--- Problem ---
From the line with "green line at" to the final line, print the records exactly as they are.

=== Section Start ===

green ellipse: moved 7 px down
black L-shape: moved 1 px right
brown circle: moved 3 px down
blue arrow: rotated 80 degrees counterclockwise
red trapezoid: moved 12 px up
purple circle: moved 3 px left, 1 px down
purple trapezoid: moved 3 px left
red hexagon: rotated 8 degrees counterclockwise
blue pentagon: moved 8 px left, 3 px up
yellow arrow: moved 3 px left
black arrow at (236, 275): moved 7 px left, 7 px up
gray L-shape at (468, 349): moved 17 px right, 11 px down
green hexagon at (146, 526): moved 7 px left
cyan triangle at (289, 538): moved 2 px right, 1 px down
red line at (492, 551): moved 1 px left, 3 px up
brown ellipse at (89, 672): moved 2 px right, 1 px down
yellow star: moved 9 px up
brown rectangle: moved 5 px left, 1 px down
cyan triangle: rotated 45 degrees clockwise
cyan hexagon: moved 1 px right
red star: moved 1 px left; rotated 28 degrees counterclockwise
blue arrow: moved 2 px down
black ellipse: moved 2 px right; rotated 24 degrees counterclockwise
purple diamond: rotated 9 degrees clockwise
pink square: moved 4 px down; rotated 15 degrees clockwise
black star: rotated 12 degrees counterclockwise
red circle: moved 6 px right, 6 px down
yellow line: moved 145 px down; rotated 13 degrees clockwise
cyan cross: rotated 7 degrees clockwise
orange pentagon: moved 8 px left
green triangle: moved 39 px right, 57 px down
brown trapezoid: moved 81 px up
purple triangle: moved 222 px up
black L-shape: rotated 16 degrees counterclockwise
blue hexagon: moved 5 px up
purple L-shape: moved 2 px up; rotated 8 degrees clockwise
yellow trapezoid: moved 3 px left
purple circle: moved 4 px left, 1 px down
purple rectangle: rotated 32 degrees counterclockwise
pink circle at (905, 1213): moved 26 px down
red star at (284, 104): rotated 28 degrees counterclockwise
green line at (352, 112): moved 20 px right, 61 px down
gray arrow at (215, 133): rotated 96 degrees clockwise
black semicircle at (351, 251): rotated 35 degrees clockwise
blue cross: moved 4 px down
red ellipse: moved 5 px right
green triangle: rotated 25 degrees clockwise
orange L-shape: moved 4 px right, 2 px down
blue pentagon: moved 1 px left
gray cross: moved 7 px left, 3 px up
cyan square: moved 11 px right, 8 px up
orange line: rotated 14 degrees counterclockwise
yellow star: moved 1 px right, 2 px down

=== Section End ===

--- Solution to the problem ---
green line at (352, 112): moved 20 px right, 61 px down
gray arrow at (215, 133): rotated 96 degrees clockwise
black semicircle at (351, 251): rotated 35 degrees clockwise
blue cross: moved 4 px down
red ellipse: moved 5 px right
green triangle: rotated 25 degrees clockwise
orange L-shape: moved 4 px right, 2 px down
blue pentagon: moved 1 px left
gray cross: moved 7 px left, 3 px up
cyan square: moved 11 px right, 8 px up
orange line: rotated 14 degrees counterclockwise
yellow star: moved 1 px right, 2 px down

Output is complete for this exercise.